Records supplied
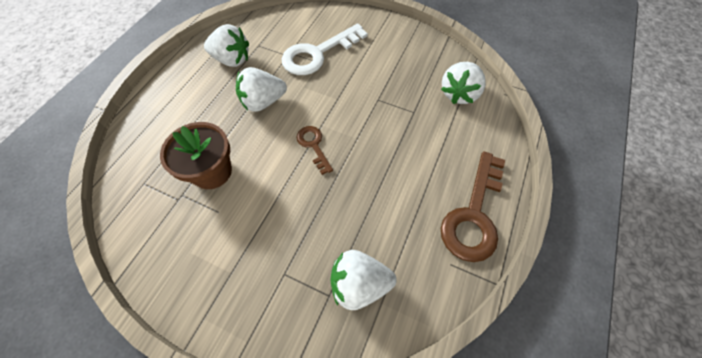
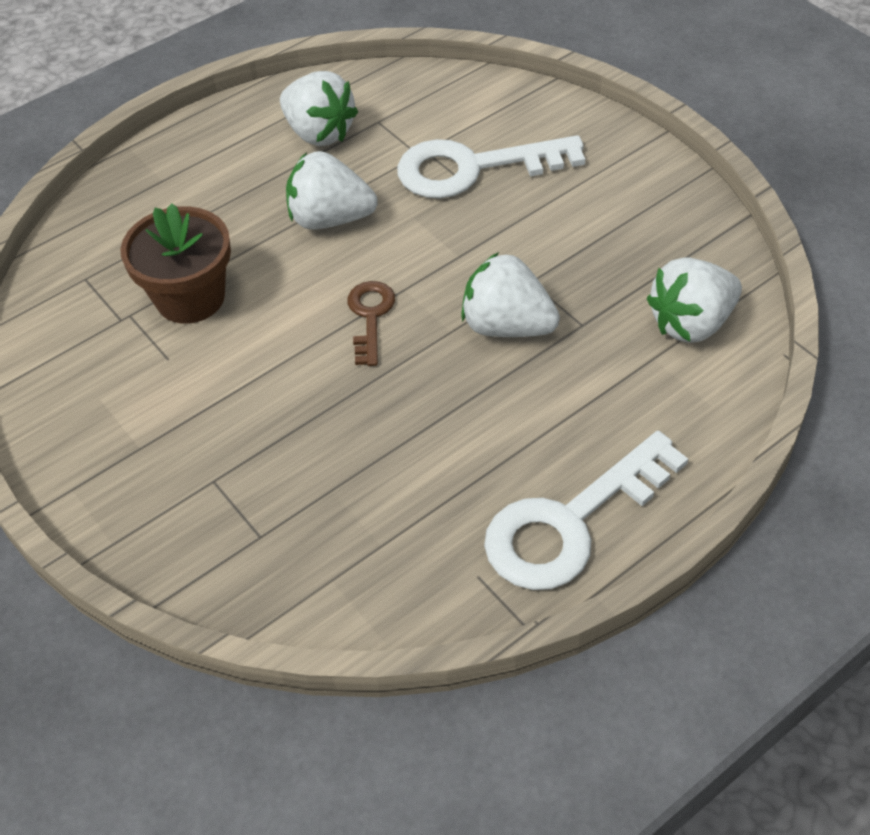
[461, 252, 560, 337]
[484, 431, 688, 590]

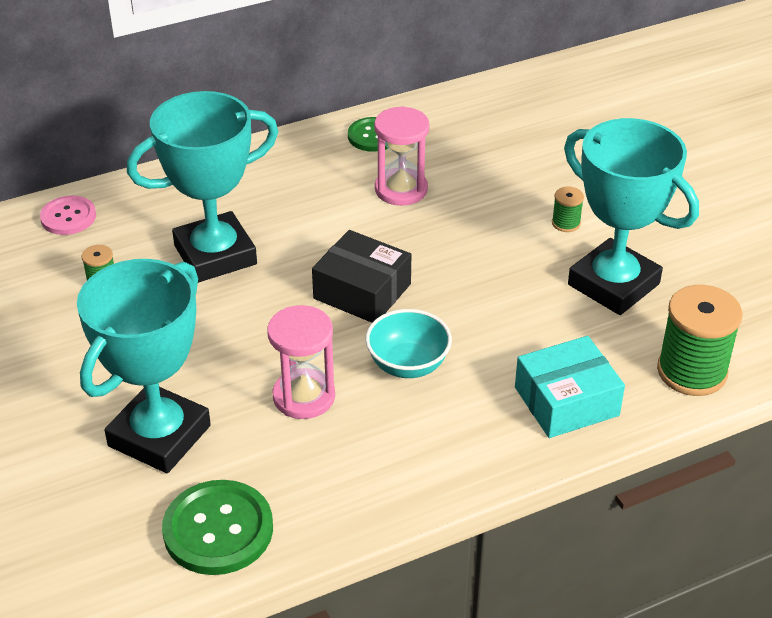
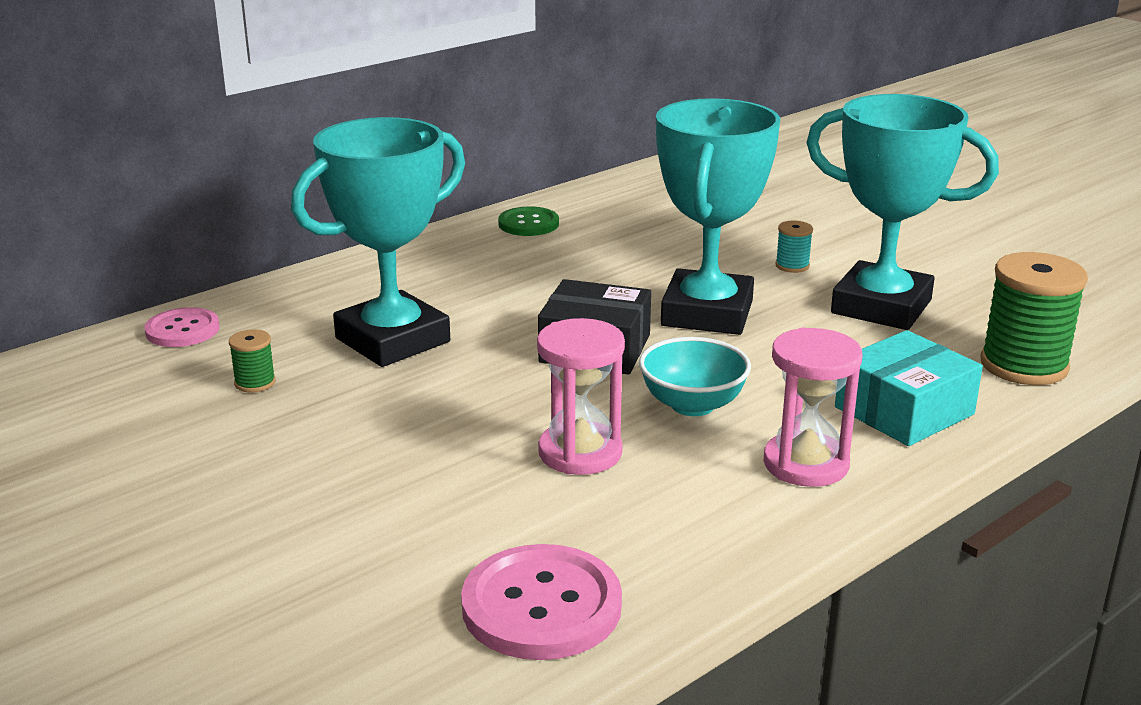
[656, 98, 780, 335]
[763, 328, 863, 487]
[461, 544, 622, 660]
[775, 221, 813, 273]

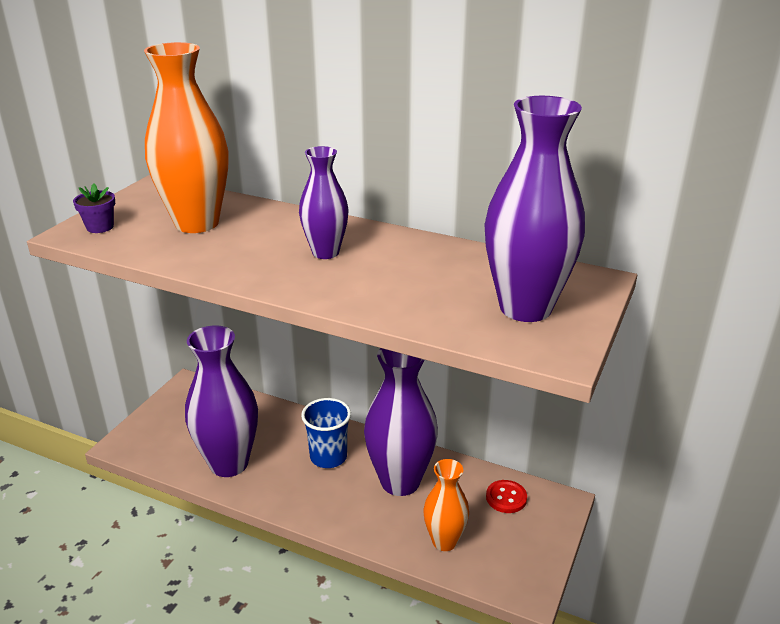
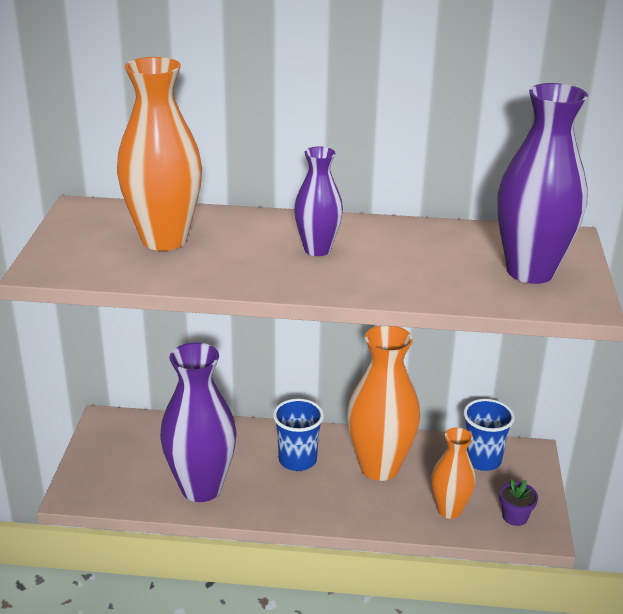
[499, 479, 538, 526]
[463, 399, 515, 471]
[347, 326, 420, 481]

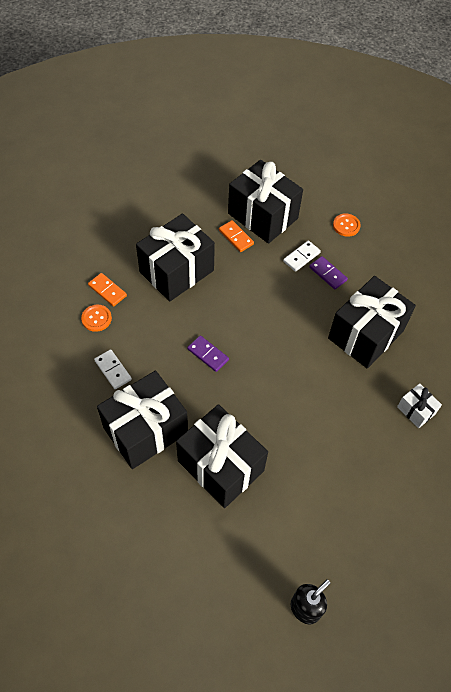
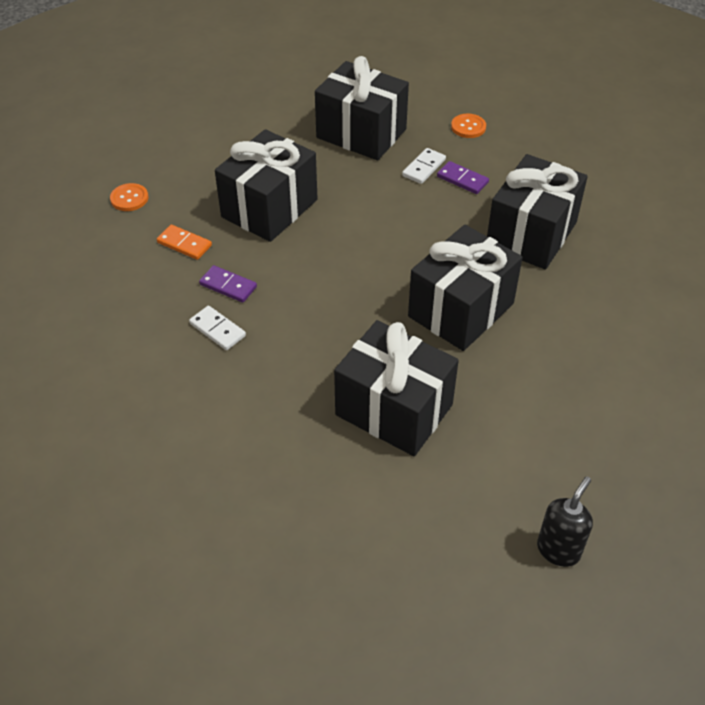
[219, 220, 254, 252] (first image)
[397, 383, 442, 428] (first image)
[110, 183, 148, 211]
[408, 225, 522, 351]
[199, 265, 257, 303]

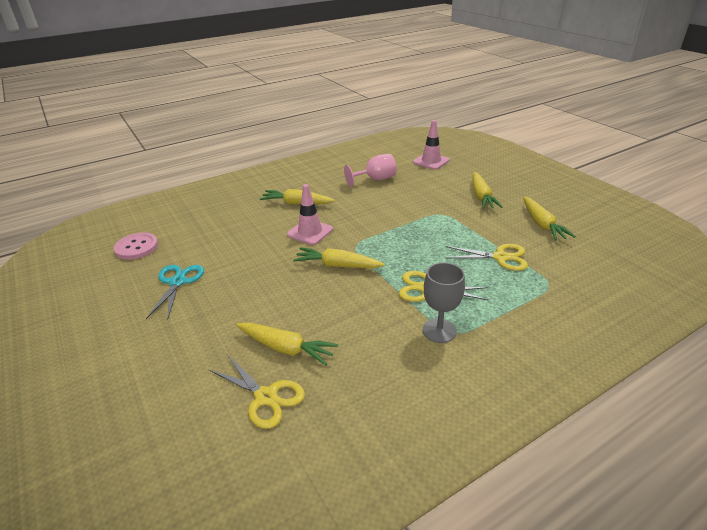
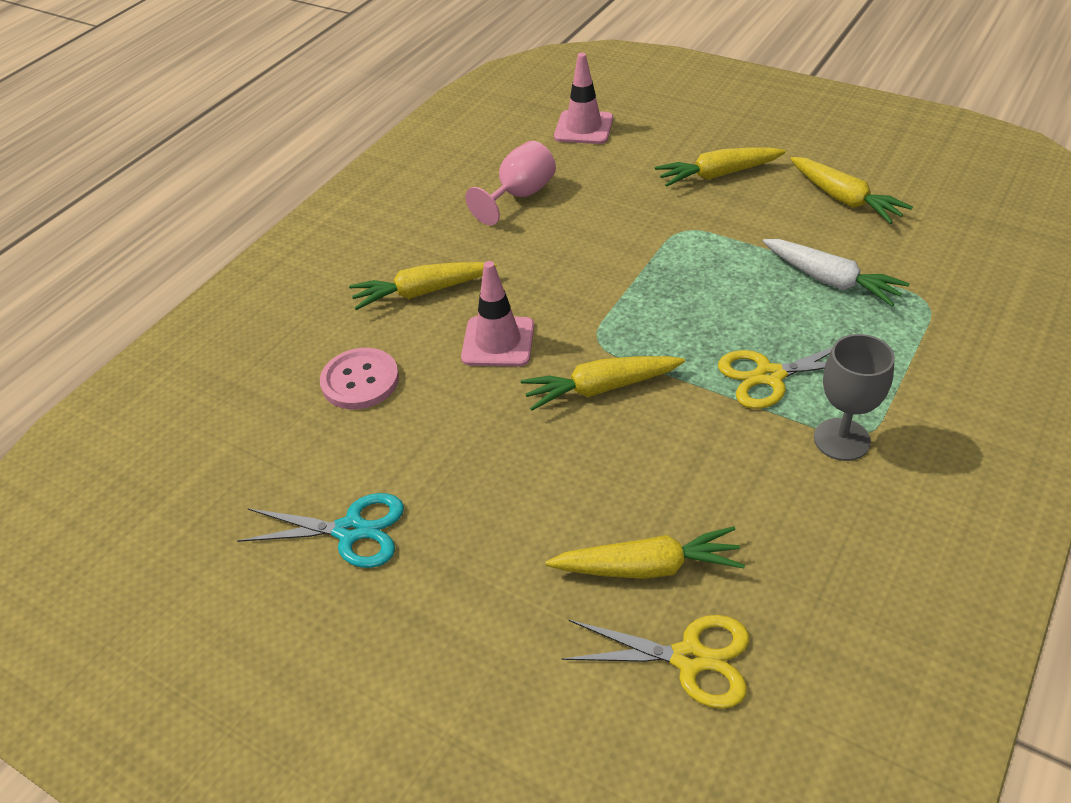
[320, 348, 399, 409]
[763, 239, 910, 306]
[237, 493, 404, 568]
[655, 147, 786, 187]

Problem details
An exact repeat of all the data is required, pictures excluded.

Response to this task
[461, 252, 560, 337]
[484, 431, 688, 590]

[656, 98, 780, 335]
[763, 328, 863, 487]
[461, 544, 622, 660]
[775, 221, 813, 273]

[499, 479, 538, 526]
[463, 399, 515, 471]
[347, 326, 420, 481]

[219, 220, 254, 252] (first image)
[397, 383, 442, 428] (first image)
[110, 183, 148, 211]
[408, 225, 522, 351]
[199, 265, 257, 303]

[320, 348, 399, 409]
[763, 239, 910, 306]
[237, 493, 404, 568]
[655, 147, 786, 187]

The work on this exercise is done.